● **Work to complete**:
The required output is all lines below that contain the word "camera".

● **Input material**:

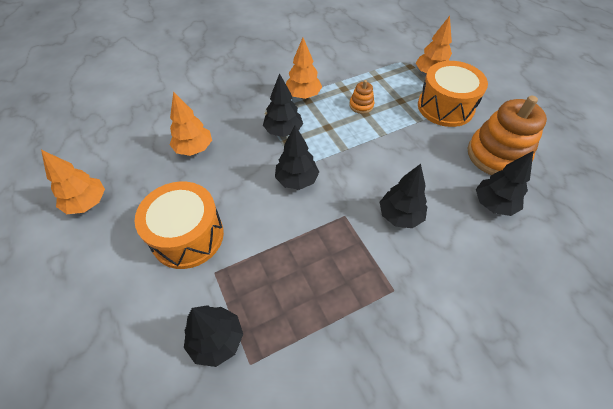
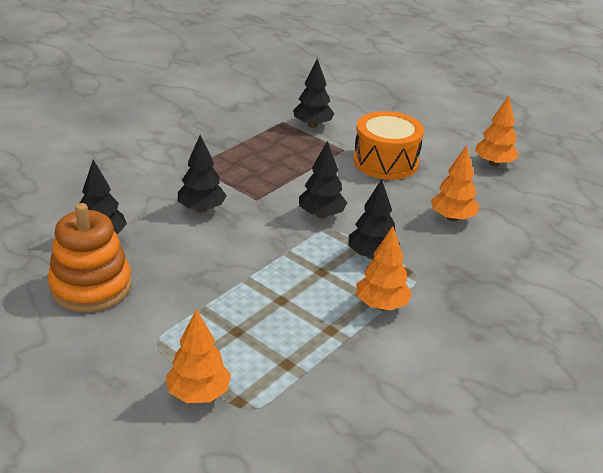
camera: 155 degrees right, 20 degrees down
(361, 105) = (291, 310): orange stacking toy -> none
(445, 107) = (165, 337): orange drum -> none

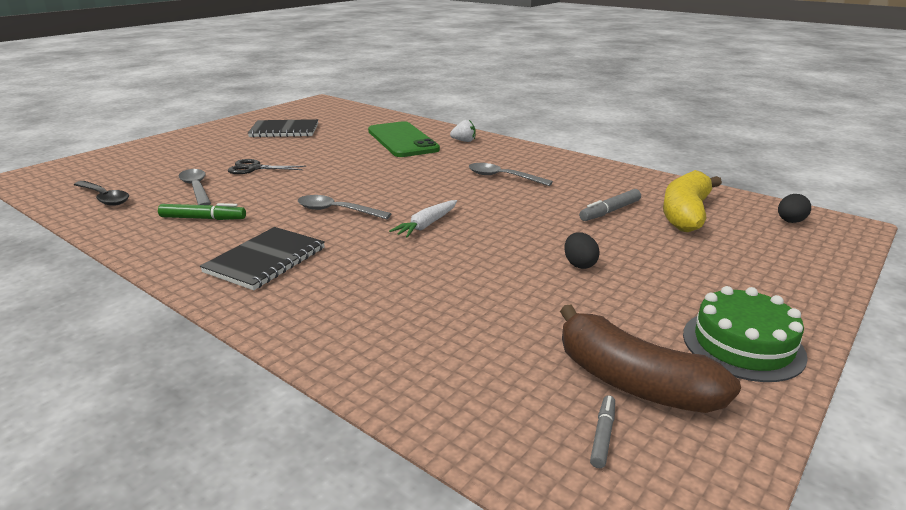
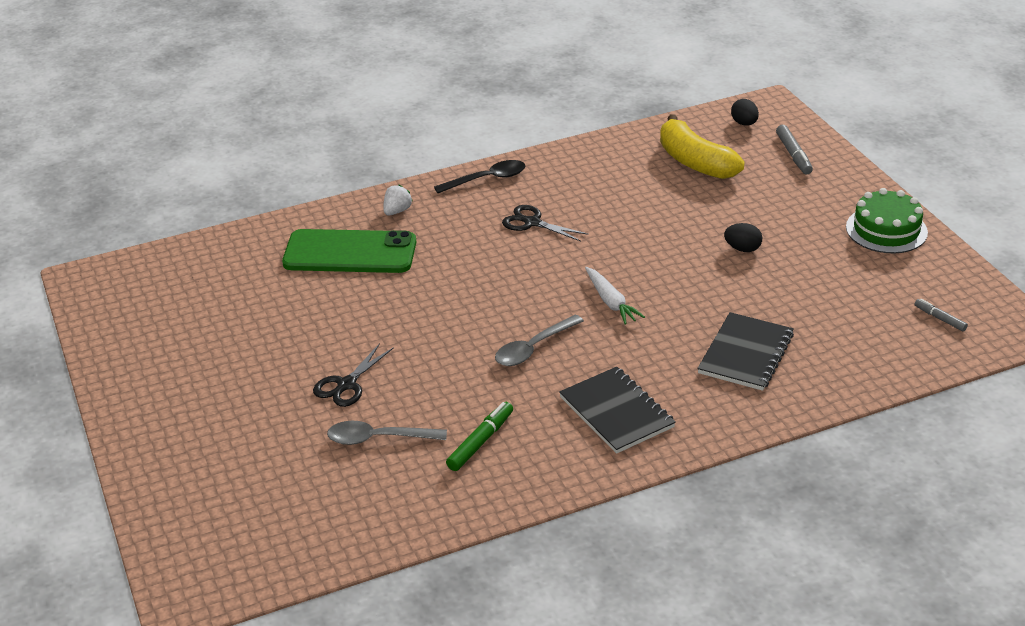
camera: 60 degrees left, 10 degrees up
(104, 198) = (347, 516): black spoon -> black spoon (487, 179)
(284, 130) = (209, 336): black notebook -> black notebook (745, 354)
(503, 177) = (532, 223): grey spoon -> black scissors
(610, 211) = (660, 195): grey marker -> grey marker (793, 155)
(632, 382) = (899, 288): brown banana -> none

● **Task result**:
camera: 155 degrees right, 20 degrees down
camera: 60 degrees left, 10 degrees up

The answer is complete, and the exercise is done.